Supplied data
==*==
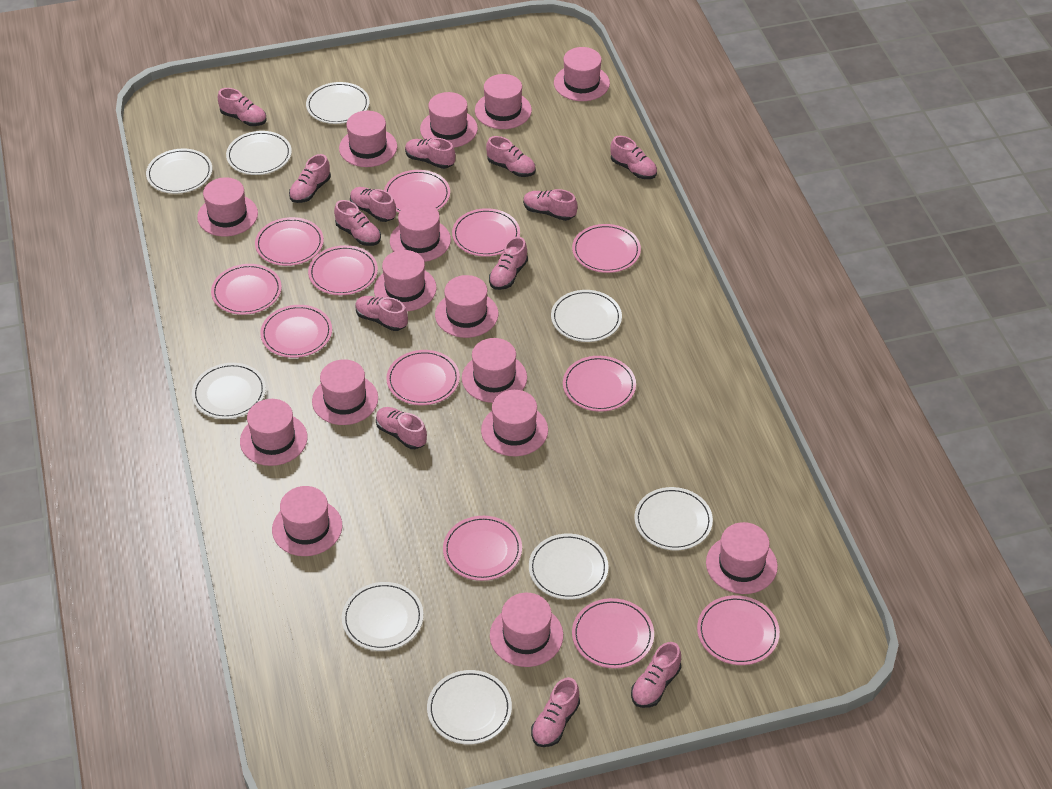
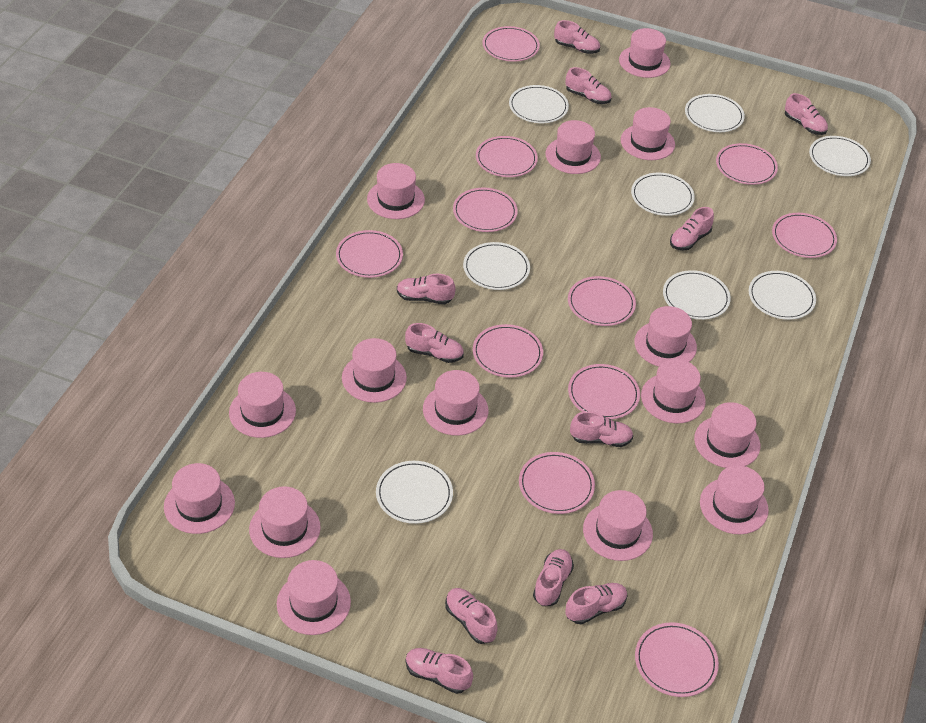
pink plate: 12 -> 11
pink shoe: 13 -> 11
white plate: 9 -> 8

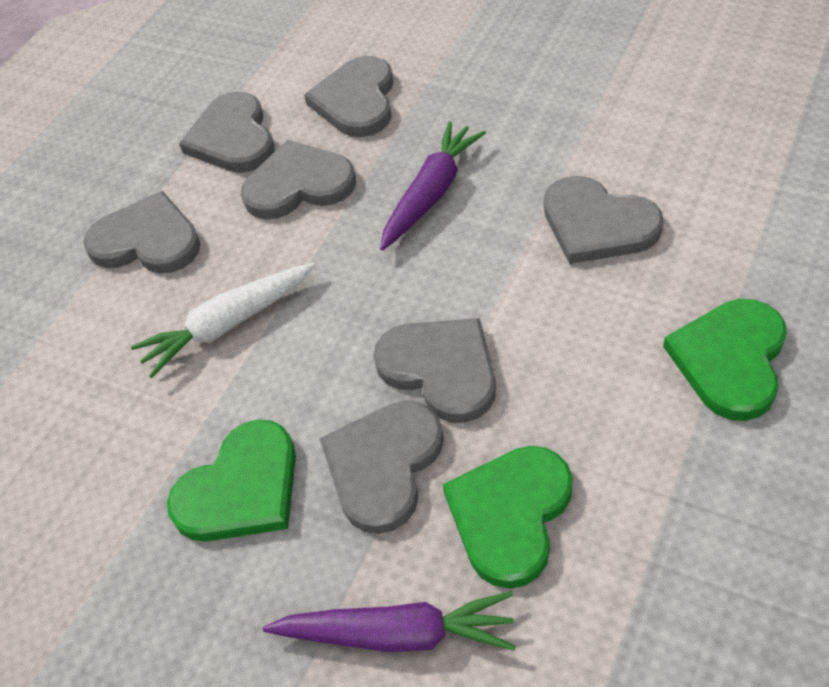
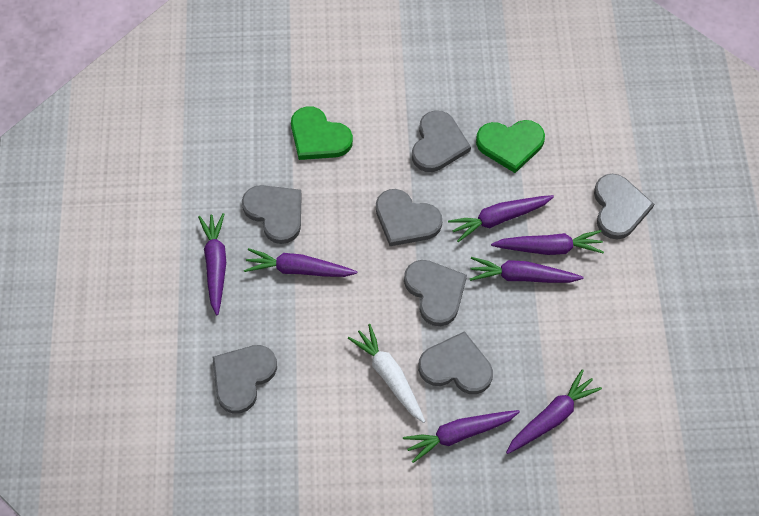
green heart: 3 -> 2
purple carrot: 2 -> 7

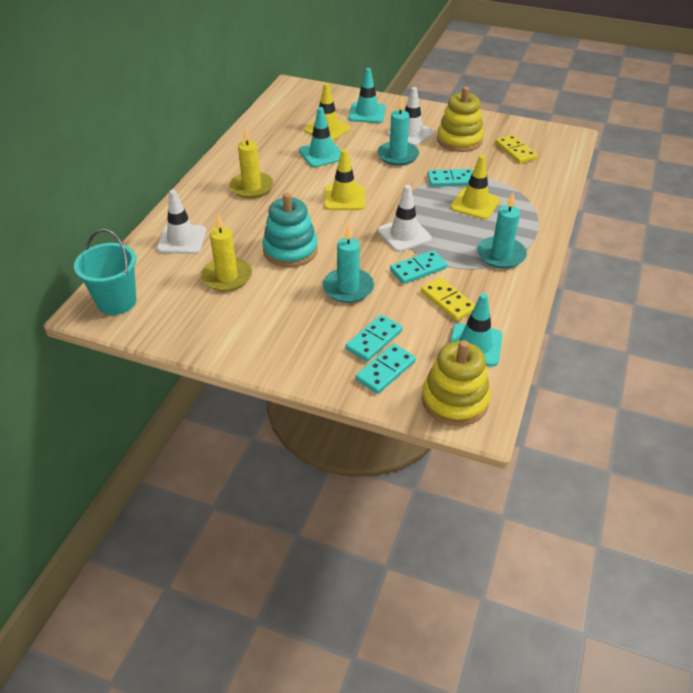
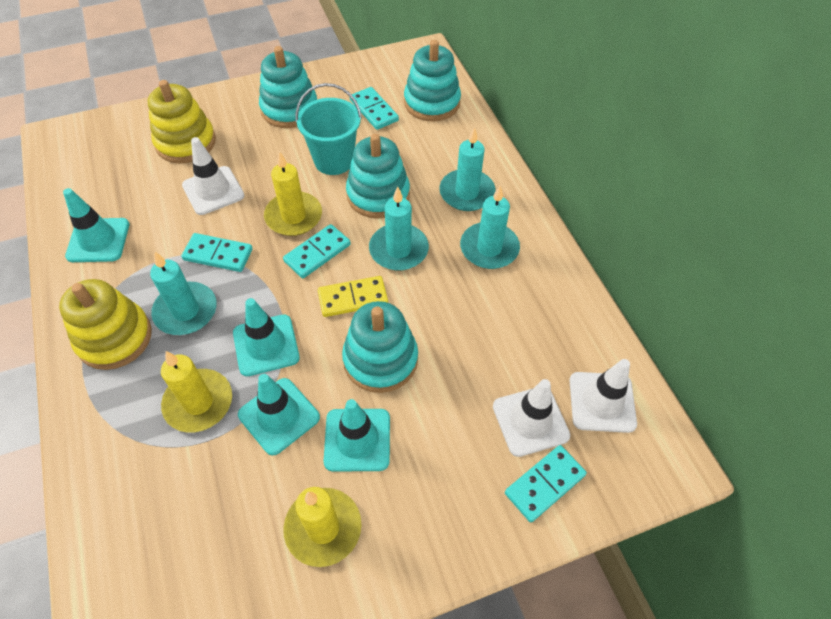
turquoise candle: 3 -> 4
turquoise stacking toy: 1 -> 4
turquoise traffic cone: 3 -> 4
yellow candle: 2 -> 3
yellow domino: 2 -> 1
yellow traffic cone: 3 -> 0

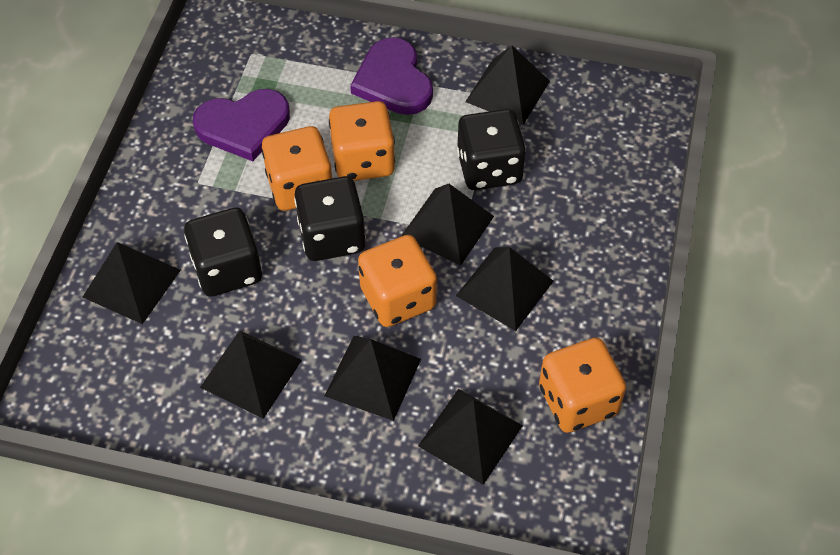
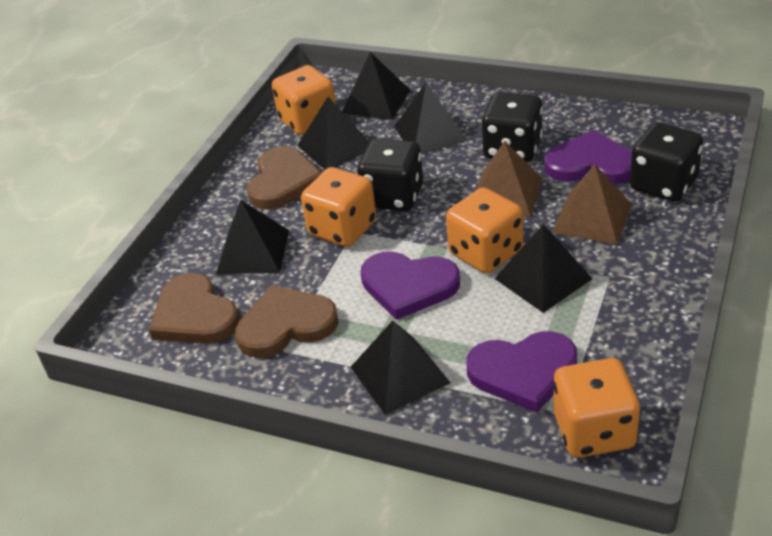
black pyramid: 7 -> 6
brown heart: 0 -> 3
brown pyramid: 0 -> 2
purple heart: 2 -> 3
==*==
Requirement
Restate every line of the listing exactly. Pictures are not part of the copy.

Answer to this exercise
pink plate: 12 -> 11
pink shoe: 13 -> 11
white plate: 9 -> 8

green heart: 3 -> 2
purple carrot: 2 -> 7

turquoise candle: 3 -> 4
turquoise stacking toy: 1 -> 4
turquoise traffic cone: 3 -> 4
yellow candle: 2 -> 3
yellow domino: 2 -> 1
yellow traffic cone: 3 -> 0

black pyramid: 7 -> 6
brown heart: 0 -> 3
brown pyramid: 0 -> 2
purple heart: 2 -> 3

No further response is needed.